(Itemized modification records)
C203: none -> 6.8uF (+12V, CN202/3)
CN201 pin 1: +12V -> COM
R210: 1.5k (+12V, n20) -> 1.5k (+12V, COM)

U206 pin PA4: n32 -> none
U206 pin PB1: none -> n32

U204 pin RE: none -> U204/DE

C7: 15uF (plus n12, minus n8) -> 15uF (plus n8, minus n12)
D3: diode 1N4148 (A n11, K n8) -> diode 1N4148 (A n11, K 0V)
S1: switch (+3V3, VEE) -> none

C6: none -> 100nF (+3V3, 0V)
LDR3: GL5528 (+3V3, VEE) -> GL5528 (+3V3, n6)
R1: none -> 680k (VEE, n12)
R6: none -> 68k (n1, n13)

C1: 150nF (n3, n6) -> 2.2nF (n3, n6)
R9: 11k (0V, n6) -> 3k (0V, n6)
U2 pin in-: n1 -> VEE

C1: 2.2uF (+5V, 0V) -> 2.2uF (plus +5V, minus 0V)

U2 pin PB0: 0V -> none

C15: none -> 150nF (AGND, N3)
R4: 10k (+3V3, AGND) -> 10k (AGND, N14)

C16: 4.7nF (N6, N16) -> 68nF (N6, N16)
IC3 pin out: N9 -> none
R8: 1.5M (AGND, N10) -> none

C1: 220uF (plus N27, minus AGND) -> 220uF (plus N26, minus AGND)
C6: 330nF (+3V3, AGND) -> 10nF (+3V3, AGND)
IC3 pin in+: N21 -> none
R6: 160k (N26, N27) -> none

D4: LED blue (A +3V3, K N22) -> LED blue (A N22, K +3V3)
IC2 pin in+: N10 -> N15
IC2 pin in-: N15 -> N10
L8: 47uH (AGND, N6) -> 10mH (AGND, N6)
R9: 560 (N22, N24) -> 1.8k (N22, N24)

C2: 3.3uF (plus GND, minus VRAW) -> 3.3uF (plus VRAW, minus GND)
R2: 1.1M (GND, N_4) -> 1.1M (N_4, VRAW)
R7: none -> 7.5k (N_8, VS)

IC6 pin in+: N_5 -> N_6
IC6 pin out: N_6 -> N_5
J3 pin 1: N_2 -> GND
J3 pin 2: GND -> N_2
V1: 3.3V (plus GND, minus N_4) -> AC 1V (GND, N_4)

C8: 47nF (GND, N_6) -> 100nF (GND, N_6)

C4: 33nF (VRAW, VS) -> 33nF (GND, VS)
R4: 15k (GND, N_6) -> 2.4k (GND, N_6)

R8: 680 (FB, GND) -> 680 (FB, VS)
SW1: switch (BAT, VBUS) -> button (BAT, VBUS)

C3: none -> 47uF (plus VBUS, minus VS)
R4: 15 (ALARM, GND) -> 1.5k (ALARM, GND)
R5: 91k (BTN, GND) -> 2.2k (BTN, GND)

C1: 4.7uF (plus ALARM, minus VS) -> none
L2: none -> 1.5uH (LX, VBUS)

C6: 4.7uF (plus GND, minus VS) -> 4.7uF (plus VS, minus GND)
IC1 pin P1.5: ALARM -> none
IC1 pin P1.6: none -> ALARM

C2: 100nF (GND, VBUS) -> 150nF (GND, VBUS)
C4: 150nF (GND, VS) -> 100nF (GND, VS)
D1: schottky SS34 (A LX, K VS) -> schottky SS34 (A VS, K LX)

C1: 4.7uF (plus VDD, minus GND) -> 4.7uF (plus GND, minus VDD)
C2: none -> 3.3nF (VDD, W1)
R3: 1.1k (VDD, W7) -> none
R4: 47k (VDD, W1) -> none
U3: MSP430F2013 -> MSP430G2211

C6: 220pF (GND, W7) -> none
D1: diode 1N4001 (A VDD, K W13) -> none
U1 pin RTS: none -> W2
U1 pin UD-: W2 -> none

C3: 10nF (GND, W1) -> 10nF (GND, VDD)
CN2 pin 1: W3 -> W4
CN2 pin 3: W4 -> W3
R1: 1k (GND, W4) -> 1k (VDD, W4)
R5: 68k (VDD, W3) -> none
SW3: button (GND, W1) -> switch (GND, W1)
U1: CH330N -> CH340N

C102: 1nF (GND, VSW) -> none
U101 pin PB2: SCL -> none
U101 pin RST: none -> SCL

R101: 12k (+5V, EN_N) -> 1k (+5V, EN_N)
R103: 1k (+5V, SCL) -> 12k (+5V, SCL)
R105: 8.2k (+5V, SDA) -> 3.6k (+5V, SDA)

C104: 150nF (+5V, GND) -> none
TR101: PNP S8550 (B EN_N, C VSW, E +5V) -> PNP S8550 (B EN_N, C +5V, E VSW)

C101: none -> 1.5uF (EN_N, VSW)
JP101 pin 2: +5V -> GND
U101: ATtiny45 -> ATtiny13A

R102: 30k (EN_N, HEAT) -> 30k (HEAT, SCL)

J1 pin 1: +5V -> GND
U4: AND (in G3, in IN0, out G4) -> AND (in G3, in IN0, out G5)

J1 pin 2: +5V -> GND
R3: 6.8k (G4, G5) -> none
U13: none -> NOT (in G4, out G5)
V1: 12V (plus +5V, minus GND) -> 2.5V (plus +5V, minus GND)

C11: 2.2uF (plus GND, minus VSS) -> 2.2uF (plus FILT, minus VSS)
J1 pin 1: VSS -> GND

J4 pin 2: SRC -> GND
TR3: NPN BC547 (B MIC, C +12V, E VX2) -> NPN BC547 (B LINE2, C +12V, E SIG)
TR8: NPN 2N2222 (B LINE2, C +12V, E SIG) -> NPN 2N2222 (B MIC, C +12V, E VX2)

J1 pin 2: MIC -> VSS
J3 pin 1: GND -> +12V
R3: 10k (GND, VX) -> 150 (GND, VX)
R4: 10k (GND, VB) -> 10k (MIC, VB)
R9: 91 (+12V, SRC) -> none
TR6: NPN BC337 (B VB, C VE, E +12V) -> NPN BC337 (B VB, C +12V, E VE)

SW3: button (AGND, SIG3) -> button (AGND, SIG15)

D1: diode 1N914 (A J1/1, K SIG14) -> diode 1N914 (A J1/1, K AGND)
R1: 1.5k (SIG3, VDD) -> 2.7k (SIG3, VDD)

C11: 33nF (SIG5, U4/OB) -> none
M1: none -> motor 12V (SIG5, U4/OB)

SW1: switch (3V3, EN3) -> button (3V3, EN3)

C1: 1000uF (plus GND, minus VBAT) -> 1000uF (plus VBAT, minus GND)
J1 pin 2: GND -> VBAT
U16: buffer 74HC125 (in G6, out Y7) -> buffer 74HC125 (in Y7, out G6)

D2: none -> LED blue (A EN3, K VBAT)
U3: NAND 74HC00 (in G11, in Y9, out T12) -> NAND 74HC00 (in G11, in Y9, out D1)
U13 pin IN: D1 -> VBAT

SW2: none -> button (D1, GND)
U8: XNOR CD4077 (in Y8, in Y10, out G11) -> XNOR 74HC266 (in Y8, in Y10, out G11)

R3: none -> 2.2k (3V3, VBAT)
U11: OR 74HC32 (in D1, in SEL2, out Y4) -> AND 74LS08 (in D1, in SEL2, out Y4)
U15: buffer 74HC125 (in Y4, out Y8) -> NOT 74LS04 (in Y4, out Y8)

WHAT YOU HAVE TO DO: Transcribe, exactly and without additions, the lines of the records above, beginning with the line that contains "C8: 47nF (GND, N_6) -> 100nF (GND, N_6)" and ending with the line that contains "R9: 91 (+12V, SRC) -> none", both included.

RESULT:
C8: 47nF (GND, N_6) -> 100nF (GND, N_6)

C4: 33nF (VRAW, VS) -> 33nF (GND, VS)
R4: 15k (GND, N_6) -> 2.4k (GND, N_6)

R8: 680 (FB, GND) -> 680 (FB, VS)
SW1: switch (BAT, VBUS) -> button (BAT, VBUS)

C3: none -> 47uF (plus VBUS, minus VS)
R4: 15 (ALARM, GND) -> 1.5k (ALARM, GND)
R5: 91k (BTN, GND) -> 2.2k (BTN, GND)

C1: 4.7uF (plus ALARM, minus VS) -> none
L2: none -> 1.5uH (LX, VBUS)

C6: 4.7uF (plus GND, minus VS) -> 4.7uF (plus VS, minus GND)
IC1 pin P1.5: ALARM -> none
IC1 pin P1.6: none -> ALARM

C2: 100nF (GND, VBUS) -> 150nF (GND, VBUS)
C4: 150nF (GND, VS) -> 100nF (GND, VS)
D1: schottky SS34 (A LX, K VS) -> schottky SS34 (A VS, K LX)

C1: 4.7uF (plus VDD, minus GND) -> 4.7uF (plus GND, minus VDD)
C2: none -> 3.3nF (VDD, W1)
R3: 1.1k (VDD, W7) -> none
R4: 47k (VDD, W1) -> none
U3: MSP430F2013 -> MSP430G2211

C6: 220pF (GND, W7) -> none
D1: diode 1N4001 (A VDD, K W13) -> none
U1 pin RTS: none -> W2
U1 pin UD-: W2 -> none

C3: 10nF (GND, W1) -> 10nF (GND, VDD)
CN2 pin 1: W3 -> W4
CN2 pin 3: W4 -> W3
R1: 1k (GND, W4) -> 1k (VDD, W4)
R5: 68k (VDD, W3) -> none
SW3: button (GND, W1) -> switch (GND, W1)
U1: CH330N -> CH340N

C102: 1nF (GND, VSW) -> none
U101 pin PB2: SCL -> none
U101 pin RST: none -> SCL

R101: 12k (+5V, EN_N) -> 1k (+5V, EN_N)
R103: 1k (+5V, SCL) -> 12k (+5V, SCL)
R105: 8.2k (+5V, SDA) -> 3.6k (+5V, SDA)

C104: 150nF (+5V, GND) -> none
TR101: PNP S8550 (B EN_N, C VSW, E +5V) -> PNP S8550 (B EN_N, C +5V, E VSW)

C101: none -> 1.5uF (EN_N, VSW)
JP101 pin 2: +5V -> GND
U101: ATtiny45 -> ATtiny13A

R102: 30k (EN_N, HEAT) -> 30k (HEAT, SCL)

J1 pin 1: +5V -> GND
U4: AND (in G3, in IN0, out G4) -> AND (in G3, in IN0, out G5)

J1 pin 2: +5V -> GND
R3: 6.8k (G4, G5) -> none
U13: none -> NOT (in G4, out G5)
V1: 12V (plus +5V, minus GND) -> 2.5V (plus +5V, minus GND)

C11: 2.2uF (plus GND, minus VSS) -> 2.2uF (plus FILT, minus VSS)
J1 pin 1: VSS -> GND

J4 pin 2: SRC -> GND
TR3: NPN BC547 (B MIC, C +12V, E VX2) -> NPN BC547 (B LINE2, C +12V, E SIG)
TR8: NPN 2N2222 (B LINE2, C +12V, E SIG) -> NPN 2N2222 (B MIC, C +12V, E VX2)

J1 pin 2: MIC -> VSS
J3 pin 1: GND -> +12V
R3: 10k (GND, VX) -> 150 (GND, VX)
R4: 10k (GND, VB) -> 10k (MIC, VB)
R9: 91 (+12V, SRC) -> none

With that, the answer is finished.